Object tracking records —
-- Opening Marker --

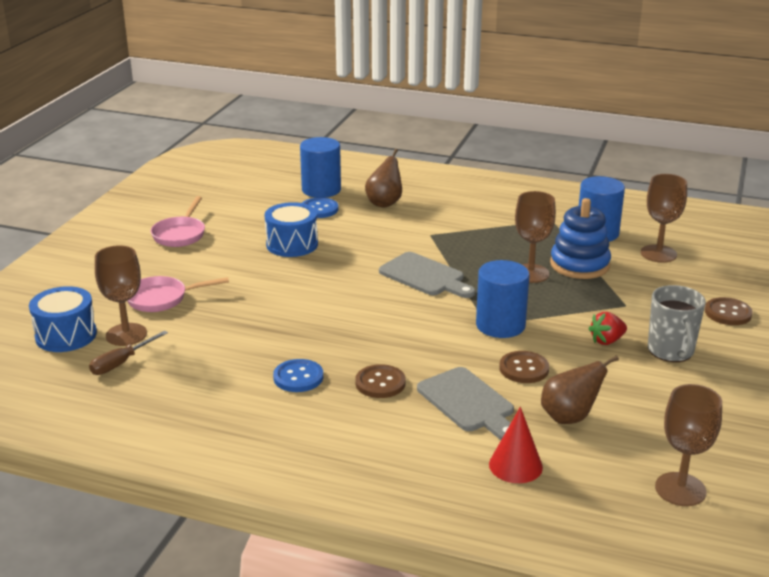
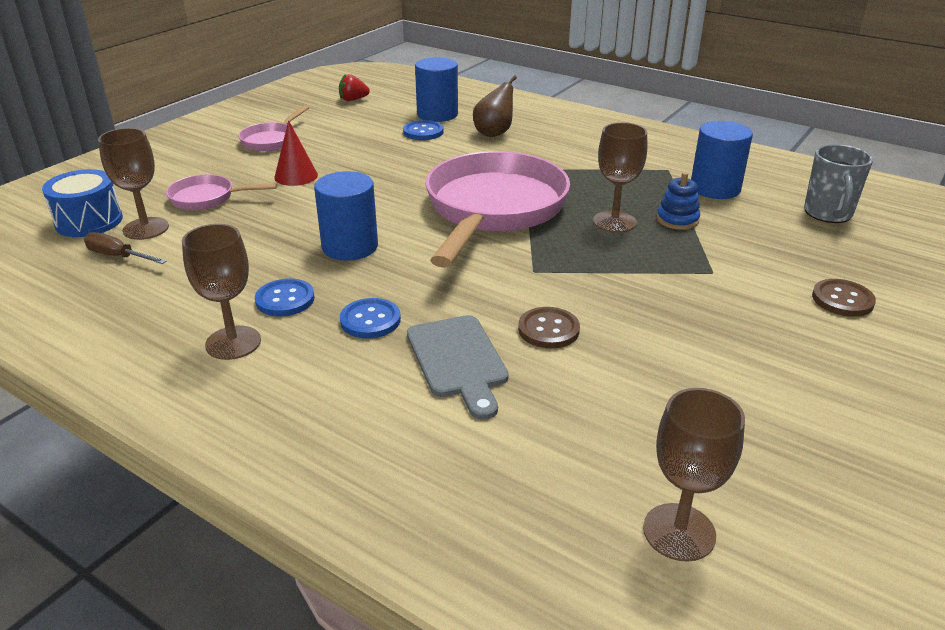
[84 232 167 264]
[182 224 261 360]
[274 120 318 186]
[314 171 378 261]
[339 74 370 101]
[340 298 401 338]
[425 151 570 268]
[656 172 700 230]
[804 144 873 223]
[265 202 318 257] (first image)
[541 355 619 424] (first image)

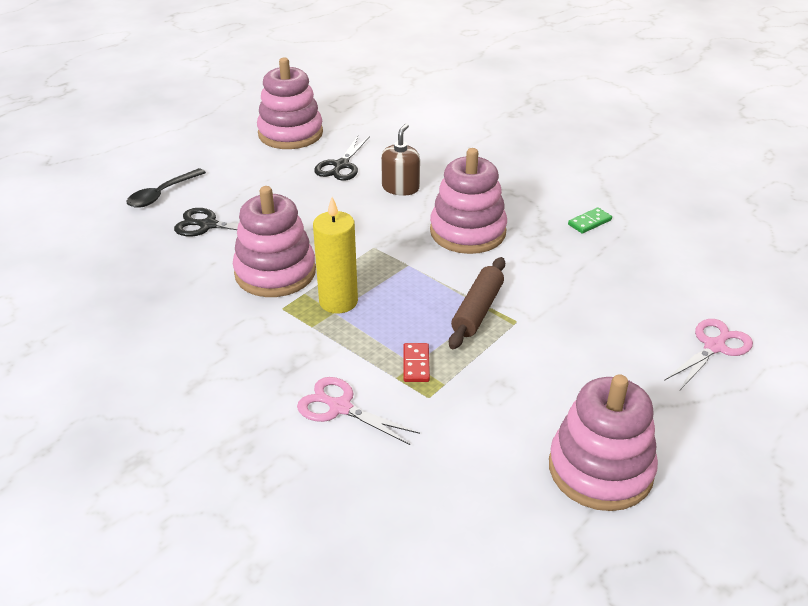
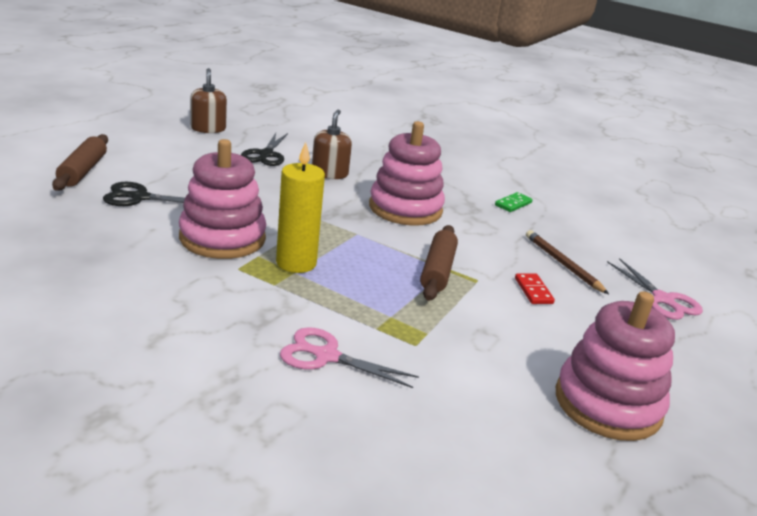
[52 134 108 191]
[190 68 227 133]
[515 274 555 304]
[526 230 609 294]
[607 258 703 320]

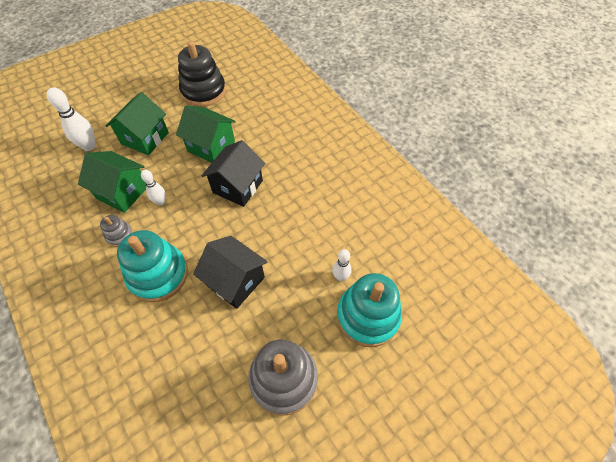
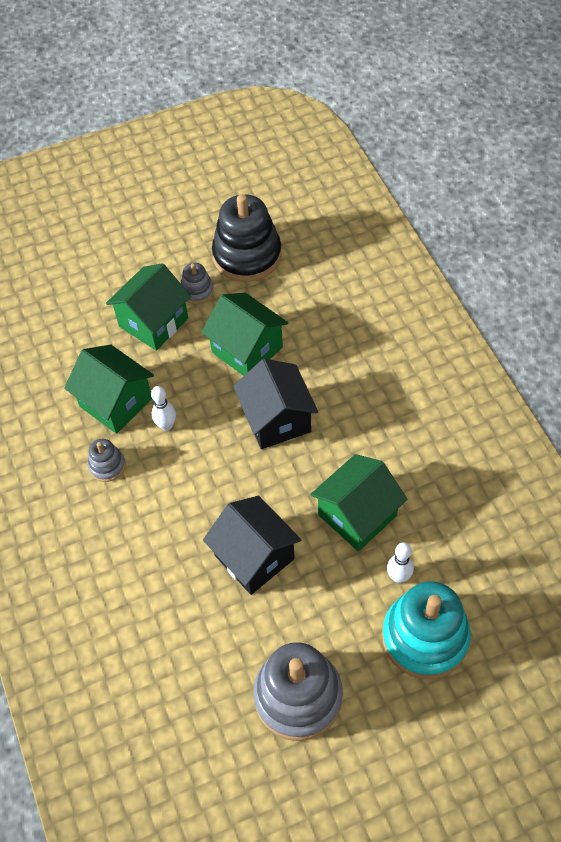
[181 263 214 304]
[233 359 318 449]
[310 454 407 551]
[47 87 95 151] (first image)
[117 230 188 302] (first image)

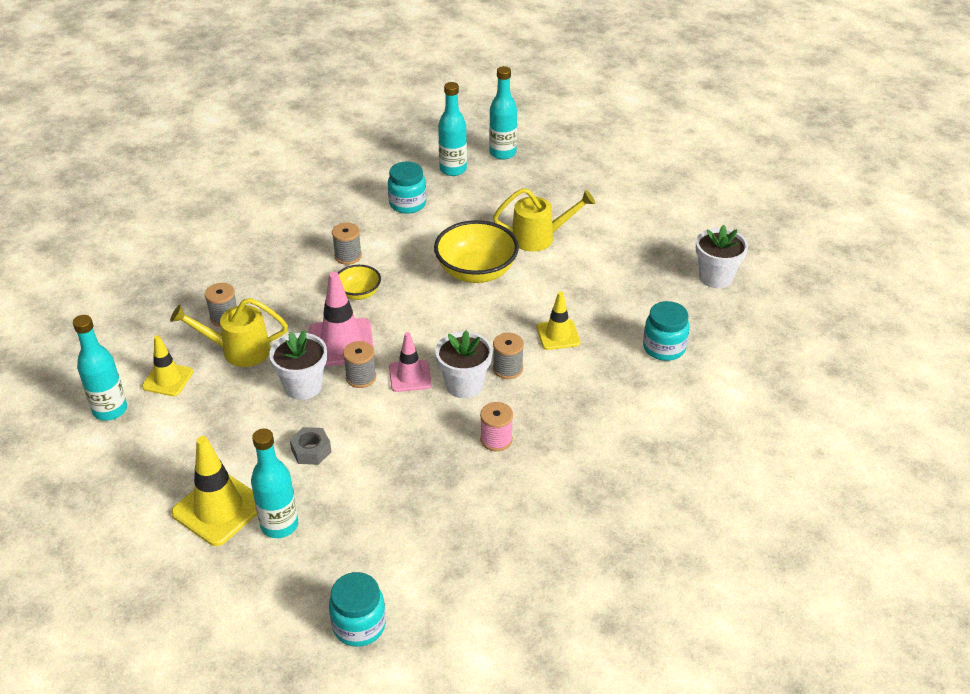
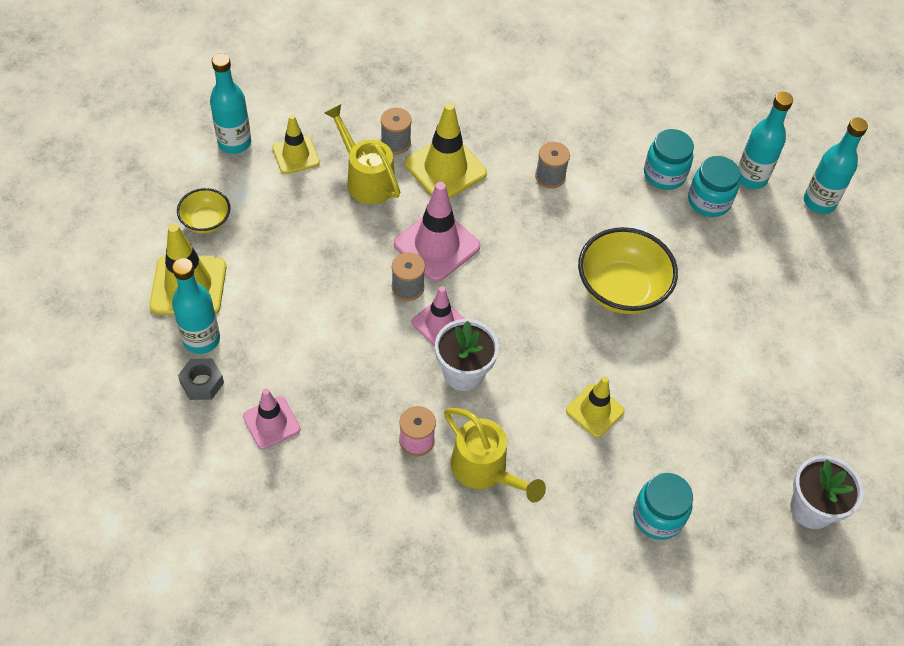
[177 188 231 234]
[178 359 224 400]
[243 389 300 449]
[405 103 487 198]
[444 408 546 502]
[688 156 740 217]
[269 330 327 400] (first image)
[493 333 524 379] (first image)

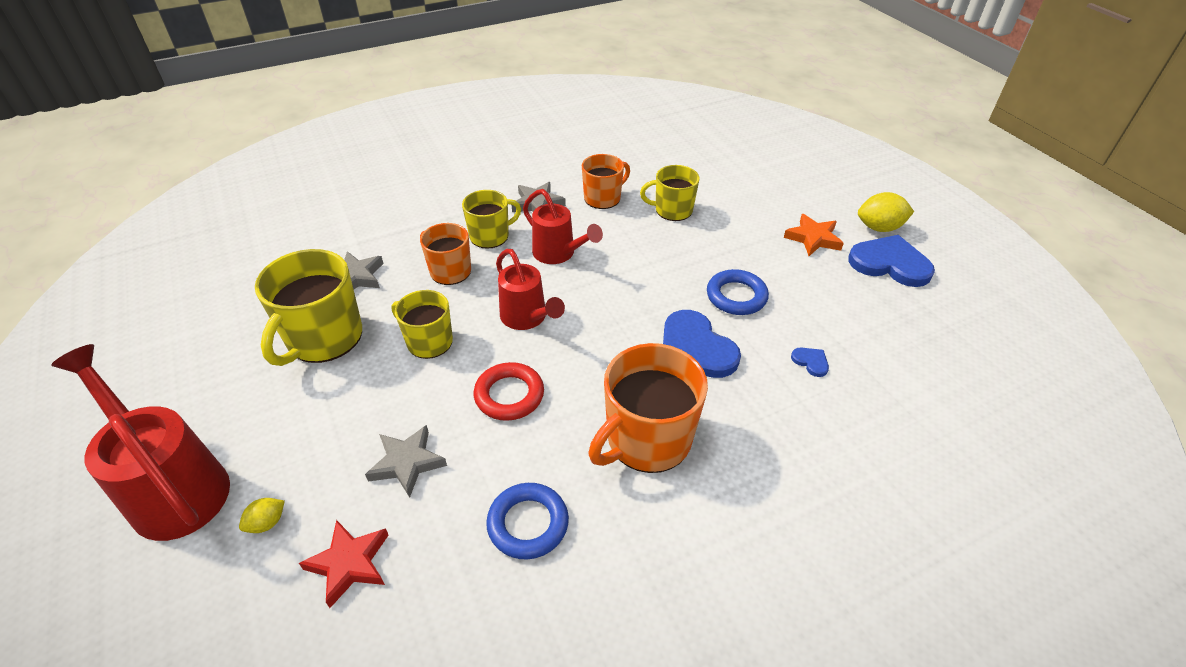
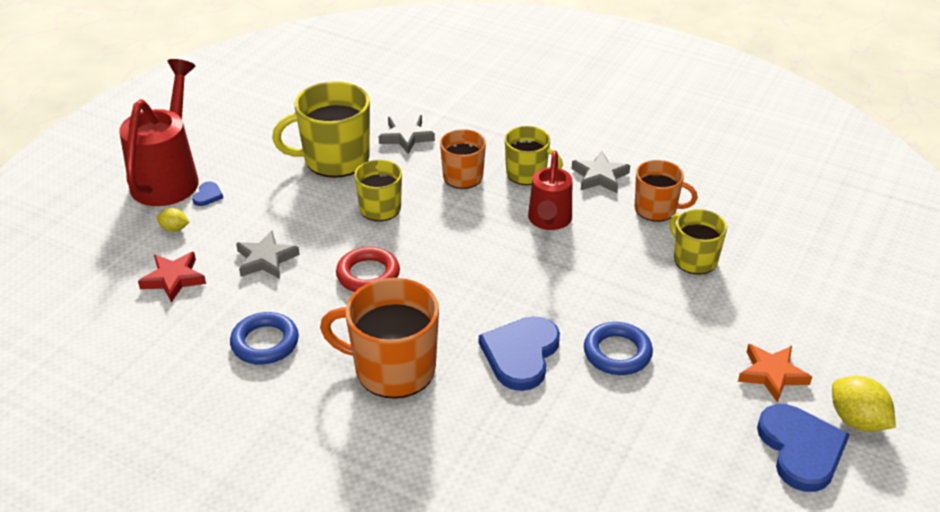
[192 182 223 206]
[496 249 565 330] (first image)

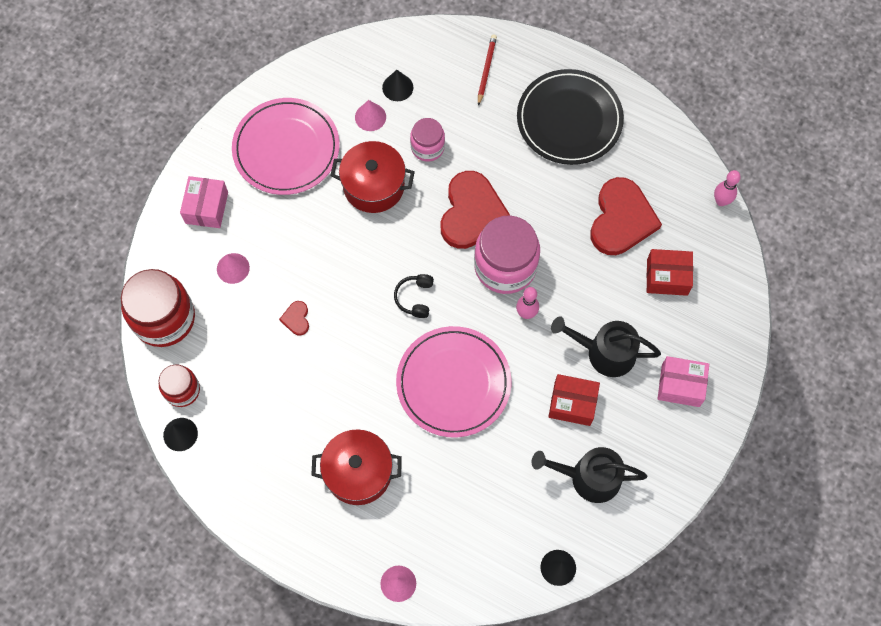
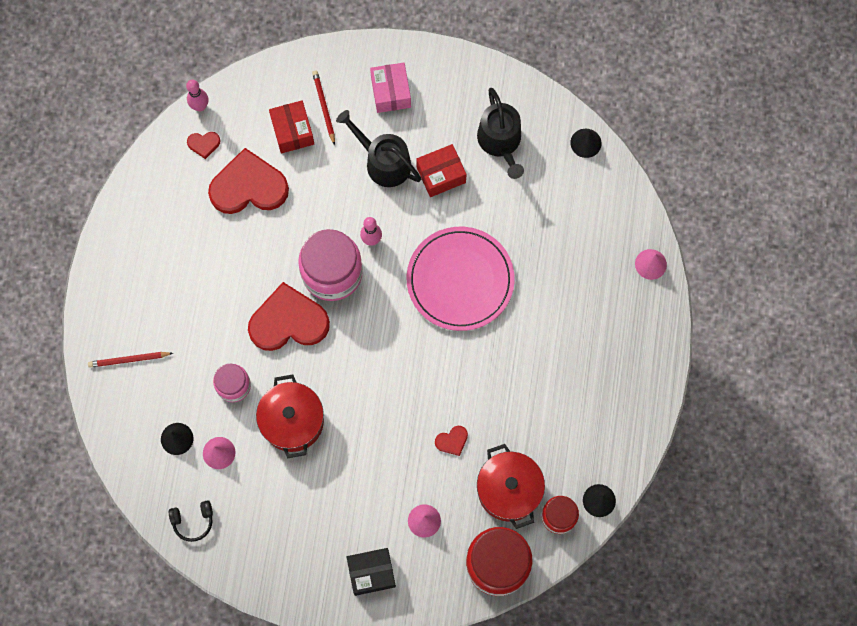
[169 500 213 542]
[187 132 221 159]
[312 70 335 145]
[336 110 422 187]
[347 548 396 596]
[416 144 467 197]
[477 444 545 529]
[232 98 340 195] (first image)
[517 69 624 165] (first image)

-- Closing Marker --

Assigned task — Each entry above is to be written out exactly. The pictures stay out.

Exercise response —
[84 232 167 264]
[182 224 261 360]
[274 120 318 186]
[314 171 378 261]
[339 74 370 101]
[340 298 401 338]
[425 151 570 268]
[656 172 700 230]
[804 144 873 223]
[265 202 318 257] (first image)
[541 355 619 424] (first image)

[52 134 108 191]
[190 68 227 133]
[515 274 555 304]
[526 230 609 294]
[607 258 703 320]

[181 263 214 304]
[233 359 318 449]
[310 454 407 551]
[47 87 95 151] (first image)
[117 230 188 302] (first image)

[177 188 231 234]
[178 359 224 400]
[243 389 300 449]
[405 103 487 198]
[444 408 546 502]
[688 156 740 217]
[269 330 327 400] (first image)
[493 333 524 379] (first image)

[192 182 223 206]
[496 249 565 330] (first image)

[169 500 213 542]
[187 132 221 159]
[312 70 335 145]
[336 110 422 187]
[347 548 396 596]
[416 144 467 197]
[477 444 545 529]
[232 98 340 195] (first image)
[517 69 624 165] (first image)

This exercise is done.